What is needed ▸
The records that follow are to be transcribed in full, without their images.

════

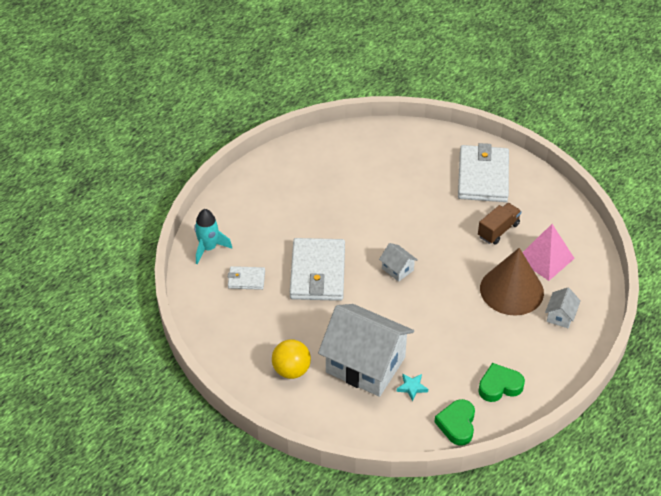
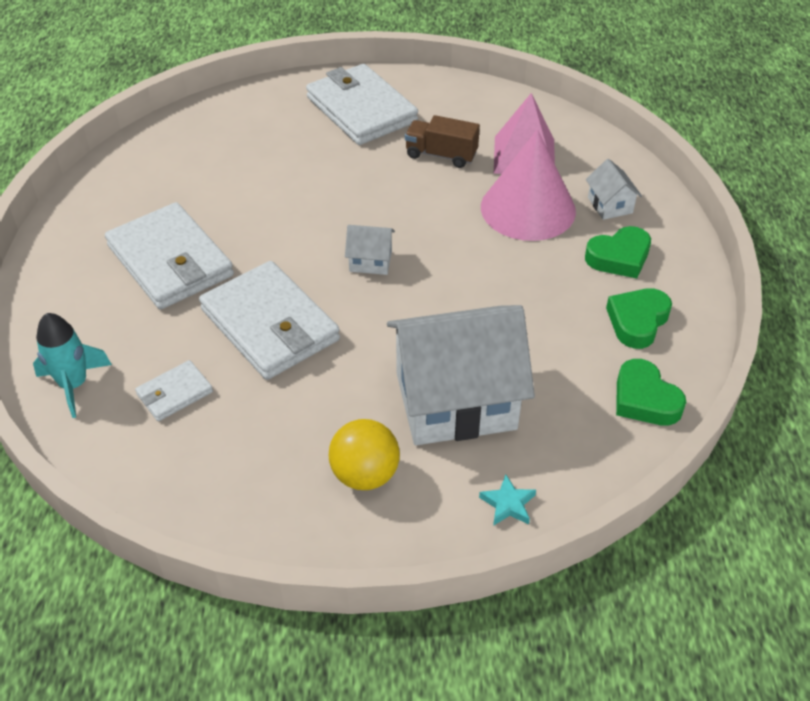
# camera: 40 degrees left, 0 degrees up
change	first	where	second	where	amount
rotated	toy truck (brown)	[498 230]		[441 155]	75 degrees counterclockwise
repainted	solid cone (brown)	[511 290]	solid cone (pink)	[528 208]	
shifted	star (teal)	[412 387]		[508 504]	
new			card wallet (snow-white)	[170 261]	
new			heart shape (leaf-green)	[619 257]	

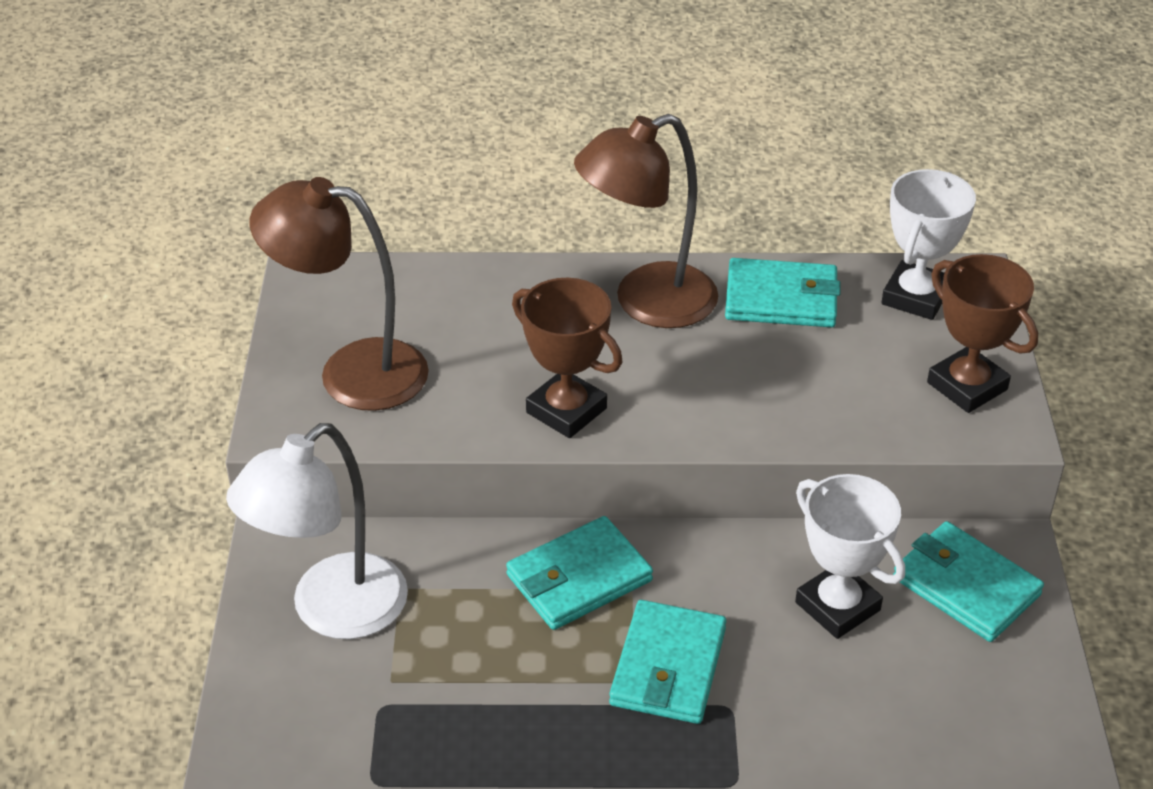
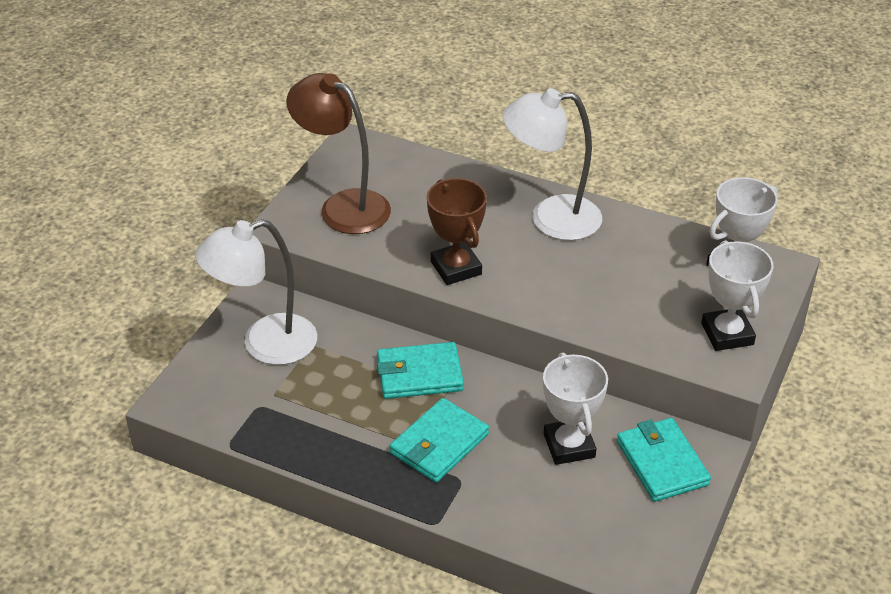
# camera: 25 degrees right, 0 degrees up
change	first	where	second	where	amount
repainted	desk lamp (brown)	[647 303]	desk lamp (snow-white)	[551 218]	
repainted	trophy (brown)	[967 386]	trophy (snow-white)	[727 334]	
gone	card wallet (teal)	[781 299]			

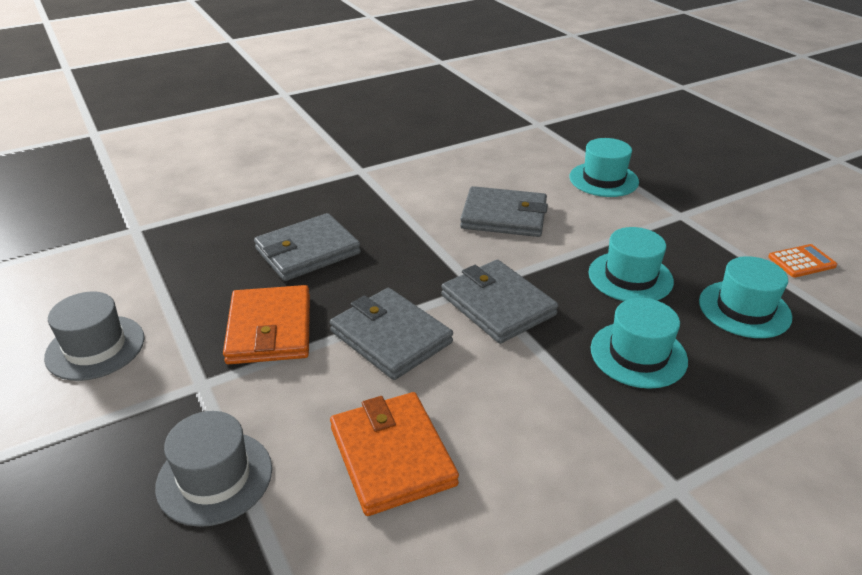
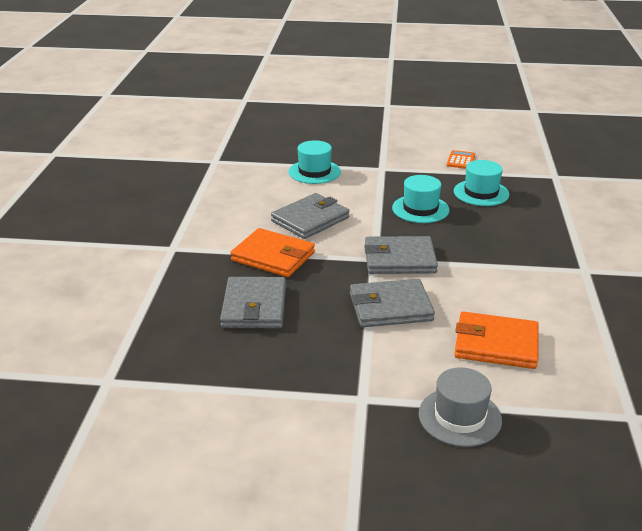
# camera: 55 degrees left, 5 degrees down
change	first	where	second	where	amount
shifted	card wallet (orange)	[270 329]		[273 256]	
gone	top hat (grey)	[95 347]			
gone	top hat (teal)	[638 354]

════

Exercise output ▸
# camera: 40 degrees left, 0 degrees up
change	first	where	second	where	amount
rotated	toy truck (brown)	[498 230]		[441 155]	75 degrees counterclockwise
repainted	solid cone (brown)	[511 290]	solid cone (pink)	[528 208]	
shifted	star (teal)	[412 387]		[508 504]	
new			card wallet (snow-white)	[170 261]	
new			heart shape (leaf-green)	[619 257]	

# camera: 25 degrees right, 0 degrees up
change	first	where	second	where	amount
repainted	desk lamp (brown)	[647 303]	desk lamp (snow-white)	[551 218]	
repainted	trophy (brown)	[967 386]	trophy (snow-white)	[727 334]	
gone	card wallet (teal)	[781 299]			

# camera: 55 degrees left, 5 degrees down
change	first	where	second	where	amount
shifted	card wallet (orange)	[270 329]		[273 256]	
gone	top hat (grey)	[95 347]			
gone	top hat (teal)	[638 354]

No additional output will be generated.